[Prompt] In the rows starting with the line that contains "gray circle: moved 18 px left" and going on through the line that contains "brown line: moved 1 px left, 23 px up", rename "gray circle" as "silver circle" and leave everything else unchanged. Give back only those lines.

[Record list]

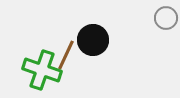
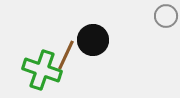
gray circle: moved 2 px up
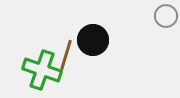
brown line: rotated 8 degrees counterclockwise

==

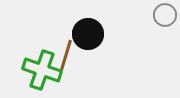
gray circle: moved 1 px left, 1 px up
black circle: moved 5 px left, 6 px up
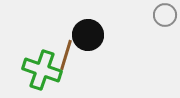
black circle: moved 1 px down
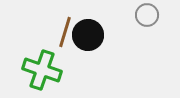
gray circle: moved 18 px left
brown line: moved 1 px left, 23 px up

[Right answer]
silver circle: moved 18 px left
brown line: moved 1 px left, 23 px up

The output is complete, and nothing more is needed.